• **WHAT YOU ARE ASKED TO DO**
Pick out all lines with the word "blood" from the records that follow.

begin

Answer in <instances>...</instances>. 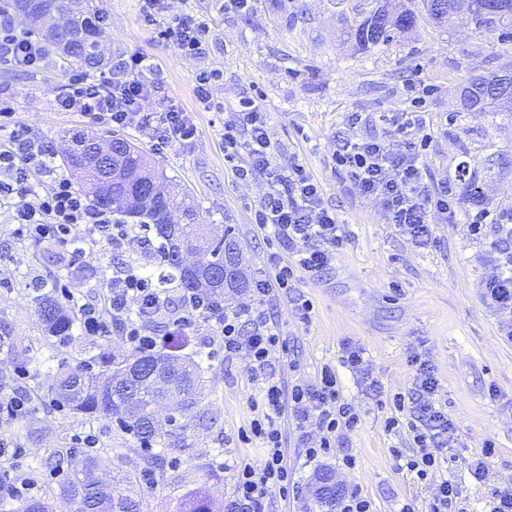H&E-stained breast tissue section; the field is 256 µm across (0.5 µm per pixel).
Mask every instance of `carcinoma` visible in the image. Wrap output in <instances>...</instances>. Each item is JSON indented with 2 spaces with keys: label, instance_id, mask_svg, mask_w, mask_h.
<instances>
[{
  "label": "carcinoma",
  "instance_id": "cac0c4a2",
  "mask_svg": "<svg viewBox=\"0 0 512 512\" xmlns=\"http://www.w3.org/2000/svg\"><path fill=\"white\" fill-rule=\"evenodd\" d=\"M486 5L498 16V24L488 28L493 32L512 29V0H485ZM448 15H437L431 7V0H420V6L407 7L403 0H374L377 12L367 15L353 25L350 38L354 40L355 49L367 51L371 47L390 40L391 31L380 23L379 13L385 12L396 16L397 28L413 31L421 24L441 26L457 15L455 0H447ZM98 13L94 0H83L82 9L76 13L73 21L81 30V42L71 45L62 33H52L51 37L64 44L77 65L92 67L100 64L102 57L97 53V46L102 37V27L97 21ZM468 87L477 88L476 95L470 99H460V106L467 112H486L493 106L494 96L504 91L498 76L491 75L475 79ZM123 149L122 169L137 174V178L126 180L117 186V191L127 197H136L141 189L150 182L169 181L166 173L148 165L143 152L128 138H121ZM82 142L81 135L67 134L61 137L60 154L62 161H67ZM78 184L88 199L101 204L99 199L98 177L88 171L79 176ZM179 210L187 220L178 232L168 228L171 212ZM112 213L121 223L135 219V224L148 233H154L160 239L161 250L159 283L163 288L171 284L189 291L195 289L193 282L200 274L199 269L184 264L182 250L194 243H205L213 256L212 265L219 267L224 257V239L208 241L205 225L200 223V207L194 197L183 191L181 195L166 192L165 196L153 202L152 206L133 214L122 207H115ZM249 287L245 268L230 269L225 272L224 285L209 289V294L222 300L224 290L239 294ZM34 296L36 312L50 336L61 342H68L78 330V316L68 312L53 290L42 291L35 287ZM103 343L98 345L99 353L86 361L87 378L73 376L66 372L48 375L47 392L58 406L72 410H81L90 415L104 416L116 423L117 427L131 437L141 448L159 446L167 447L164 435L153 423V407L159 402L160 390L150 383H142L128 377L129 365L134 368L151 369L156 364L165 362L174 365L171 375L173 386L169 394L181 398V409L186 410L196 404L202 366L190 357H181L164 351L152 353L132 352L121 363L112 365L109 349L112 336H101ZM107 456L86 454L73 463V469L63 475L59 483L60 495L81 503L80 512H140L138 480L128 476L119 478L115 484L104 482L99 472L109 466ZM180 512H215L211 496L198 491L180 507Z\"/></svg>",
  "mask_w": 512,
  "mask_h": 512
}]
</instances>
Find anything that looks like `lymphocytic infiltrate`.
<instances>
[{
    "label": "lymphocytic infiltrate",
    "instance_id": "f902f5d3",
    "mask_svg": "<svg viewBox=\"0 0 512 512\" xmlns=\"http://www.w3.org/2000/svg\"><path fill=\"white\" fill-rule=\"evenodd\" d=\"M2 68L43 74L58 88V108L132 130L159 152L198 133L194 113L169 95L146 57L131 55L115 73L70 69L56 44L18 20L14 0H0ZM378 120L403 135L401 145L367 133L369 116L347 113L345 123L353 134L336 139L332 159L337 171L362 197L379 201L386 222L408 235L417 248L433 243L438 221L453 224L459 212H466L470 232L489 241L494 271L484 283V298L505 315L502 336L512 341V214L492 212L478 202L462 209L455 182H432L421 159L432 138L424 115L382 112ZM221 138L224 162L238 181L265 180L254 222L277 247L270 256L273 276L254 278L244 298L232 306L200 292L181 294L174 305L152 274L131 264L112 276L103 303L80 304L78 313L86 335L101 336L115 326L126 345L143 352L157 346L151 325L158 317L167 319L176 336L191 335L203 324L211 327L225 358L243 365L253 387L248 398L253 417L242 438L261 450L259 459L233 463L224 512H272L273 496L287 498L295 485L286 454L288 437H295L307 462L337 455L347 469L356 466L355 456L344 447L348 432L362 421V410L344 396L340 371L355 375L372 400L385 395L357 347L346 348L338 365H324L314 379L284 380L278 366L288 352V338L268 304L286 299L294 317L310 323L313 304L297 291V276L315 278L330 270L348 236L321 182L299 161L280 162L269 134V114L259 101H244L230 110ZM56 158L51 141L32 124L15 120L13 97L8 87L0 86V208H6L15 223V236L58 245L78 261L90 259L102 240L116 250L132 247L155 257L150 237L138 226L118 223L111 209L91 205L59 171ZM410 363L412 386L389 397L392 412L384 429L408 434L412 447L395 448L391 454L418 482L433 483L421 512H469L461 481L443 472L457 437L441 386L428 359L416 353Z\"/></svg>",
    "mask_w": 512,
    "mask_h": 512
}]
</instances>
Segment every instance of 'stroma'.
<instances>
[{"label":"stroma","mask_w":512,"mask_h":512,"mask_svg":"<svg viewBox=\"0 0 512 512\" xmlns=\"http://www.w3.org/2000/svg\"><path fill=\"white\" fill-rule=\"evenodd\" d=\"M170 2L167 12L148 22L140 0H97L105 16V64L132 53L146 56L170 94L197 114L195 140L162 154L143 140L141 150L201 203L204 223L234 229L248 273L256 275L267 268L272 251L253 226L252 207L265 184L260 179L241 183L225 166L218 116L197 111L195 77L204 69L218 70L214 98L225 106L244 98L262 101L281 161L296 159L311 171L349 235L331 270L318 279L298 277V288L314 304L310 325L295 321L285 299L269 305L288 334L293 365L284 370L285 381L313 377L324 364H337L346 347L359 345L384 392H403L413 379L409 356L422 353L457 427L452 471L466 483L472 512H485L490 488H512V342L501 336L500 319L481 295L488 274L485 242L470 235L466 224L447 223L437 226L431 247L414 248L385 222L378 203L342 181L332 153L336 137L348 132L346 113L421 112L436 127L423 153L433 179L458 178L461 198L476 190L491 211H511L512 114L463 112L459 97L474 76L512 72V39L456 20L356 52L343 44L342 33L360 19L363 0H255L246 16L224 11L222 0ZM185 17L210 27L205 58L185 55L165 36L176 19ZM0 84L13 91L17 119L35 125L51 141L73 130L111 133L110 127L57 108L56 90L43 77L0 70ZM120 259L141 261L133 252L116 257L102 243L88 262H70L58 246L14 237L8 213L0 210V336L8 341L0 350V382L12 381L15 369L26 367L22 384L30 398L26 416L0 426V440L25 448L17 470L37 481L39 489L55 491L62 477L43 467V460L56 449L74 447L82 434L96 436L98 453L111 457L114 470L139 475L146 468L148 450L136 447L109 420L53 408L44 384L47 367L62 364L79 372L97 348L93 337L80 333L69 345L57 344L45 333L32 300L35 282L57 277L80 301H96ZM185 342V352L207 357L204 395L196 407L204 420L183 431L169 424L167 409H158L157 425L169 444L166 466L142 486L141 512H177L202 488L223 502L231 474L212 475L214 455L230 462L257 454L240 438L252 417V387L242 365L225 359L208 327H199ZM340 378L345 395L364 410L361 424L348 436L358 466L349 472L332 459L305 464L295 442H288L296 486L292 498L275 500V512H321L315 486L325 470L341 488L359 485L376 512H396L404 499L424 505L431 487L398 470L390 454L408 447V437L387 434L382 427L387 408L367 399L349 372ZM488 441L495 443L496 454L488 485L479 486L468 482L466 464Z\"/></svg>","instance_id":"35a3bbf8"}]
</instances>
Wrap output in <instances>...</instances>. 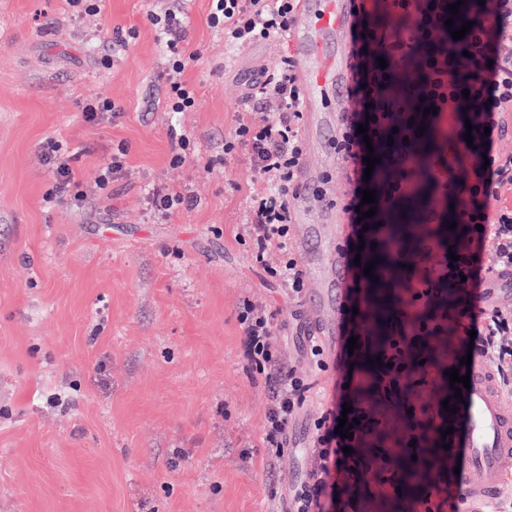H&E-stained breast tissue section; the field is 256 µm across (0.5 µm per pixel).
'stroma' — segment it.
I'll return each mask as SVG.
<instances>
[{
	"label": "stroma",
	"instance_id": "obj_1",
	"mask_svg": "<svg viewBox=\"0 0 512 512\" xmlns=\"http://www.w3.org/2000/svg\"><path fill=\"white\" fill-rule=\"evenodd\" d=\"M170 9L184 14L183 78L198 99L179 114L166 109L168 49L152 22ZM209 10L104 0L79 18L65 0H0V512H284L308 472L321 397L267 461L268 395L243 357V302L278 310L282 363L320 387L336 374L306 359L304 306L237 240L263 184L243 156L224 155L247 86L289 46L225 52ZM97 97L122 117L85 120ZM49 137L73 150L86 203H47ZM121 146L126 172L99 190ZM187 185L193 201L147 220V192ZM436 482L422 469L392 496L372 472L358 491L372 512H425Z\"/></svg>",
	"mask_w": 512,
	"mask_h": 512
}]
</instances>
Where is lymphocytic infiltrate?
I'll return each mask as SVG.
<instances>
[{"instance_id":"obj_1","label":"lymphocytic infiltrate","mask_w":512,"mask_h":512,"mask_svg":"<svg viewBox=\"0 0 512 512\" xmlns=\"http://www.w3.org/2000/svg\"><path fill=\"white\" fill-rule=\"evenodd\" d=\"M211 27L224 31V47L235 51L271 39H286L295 21L298 0H210ZM451 0H361L356 42L357 72L350 90L353 125L341 151L350 159L353 179L347 210L350 220H364L372 240L386 256L404 257L418 272L403 288L383 322L386 334L377 352L380 364L363 374L358 397L346 390L323 394V410L313 423L310 467L304 481L288 496L286 512H369L367 499L355 494L371 466L372 456L385 462L382 485L396 494L414 478L401 466L442 417L428 395L435 366L422 362L426 345L441 336L458 337L462 345L492 370L502 392L512 396V302H497L479 310L478 319L463 322L448 314L447 288L474 274V264L490 253L495 276L512 272V154L493 150L494 133L512 124V0H468L451 14ZM170 55L166 69L167 109L185 112L197 104L183 81L186 59L179 44L182 20L175 11L155 17ZM469 24L464 38H449L450 27ZM253 101L274 102L273 116L256 119L238 113L232 135L224 142L226 156L244 154L264 188L250 194L238 240L249 241L252 258L266 264L270 252L282 259L268 269L281 282L289 301H300L305 283L299 261L292 254L288 220L290 188L305 156L300 136L303 92L293 56L282 57L260 83ZM477 120L471 136L460 121L468 113ZM367 133H359L358 125ZM462 148L467 162L465 189H458L454 167L446 156L426 166L424 148L432 141ZM49 164L54 190L49 201H82L75 191L69 156L59 142L40 146ZM378 156L367 170V154ZM433 194L455 199L453 210L431 209V221L455 222L463 237L424 235L417 250L404 254L385 224L393 206L419 197L424 185ZM376 191L375 216L360 218L357 208L363 190ZM243 329L244 355L249 369L260 374L268 388L263 448L269 458L283 455L290 426L314 391V384L277 356V313L248 301L238 314ZM351 404L358 423L352 439L336 428L344 404ZM400 405L403 413L391 412Z\"/></svg>"}]
</instances>
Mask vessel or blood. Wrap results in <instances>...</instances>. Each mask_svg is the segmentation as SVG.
<instances>
[{
  "label": "vessel or blood",
  "mask_w": 512,
  "mask_h": 512,
  "mask_svg": "<svg viewBox=\"0 0 512 512\" xmlns=\"http://www.w3.org/2000/svg\"><path fill=\"white\" fill-rule=\"evenodd\" d=\"M360 16L355 0H299L288 43L304 91L301 137L322 167L340 164L336 142L351 121L353 39ZM322 167L302 164L292 185L288 217L295 227L293 247L304 276L319 284L309 303L308 324L329 355L343 352L353 333L348 288L357 251L348 242L342 205L332 204ZM458 406L461 426L453 444L460 450L459 472L444 479L456 495L459 512H483L512 459V417L501 410L491 371L481 360L470 367V387Z\"/></svg>",
  "instance_id": "obj_1"
}]
</instances>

end

• **CORRECT ANSWER**
Mask vessel or blood. Wrap results in <instances>...</instances>. Each mask_svg is the segmentation as SVG.
  "label": "vessel or blood",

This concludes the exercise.